■ Material for this task

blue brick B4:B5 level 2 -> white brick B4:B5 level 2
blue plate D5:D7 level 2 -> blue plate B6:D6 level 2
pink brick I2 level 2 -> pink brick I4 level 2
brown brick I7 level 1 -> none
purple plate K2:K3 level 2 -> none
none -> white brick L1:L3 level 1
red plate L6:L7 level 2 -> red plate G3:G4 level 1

---

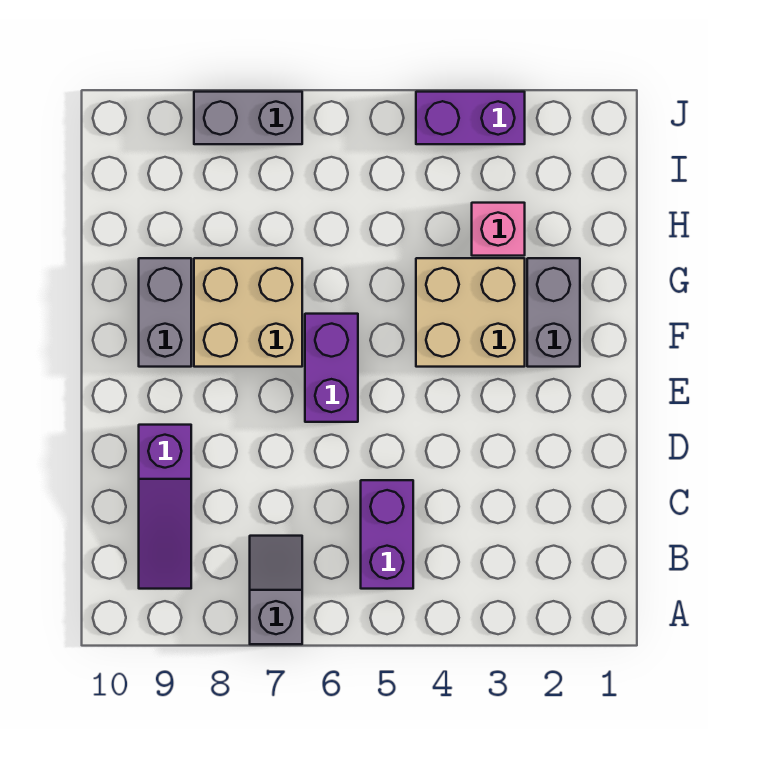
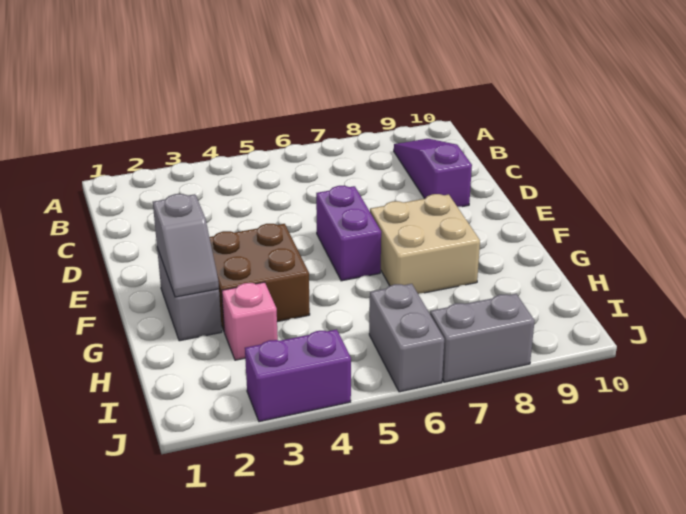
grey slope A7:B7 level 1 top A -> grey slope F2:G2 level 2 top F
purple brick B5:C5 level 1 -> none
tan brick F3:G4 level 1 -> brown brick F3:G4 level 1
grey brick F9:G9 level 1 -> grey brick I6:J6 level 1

■ Activity
Return exactly the lines above from the line that has "none -> white brick L1:L3 level 1" through the line that has "red plate L6:L7", inclusive, and nothing else.

■ Exercise answer
none -> white brick L1:L3 level 1
red plate L6:L7 level 2 -> red plate G3:G4 level 1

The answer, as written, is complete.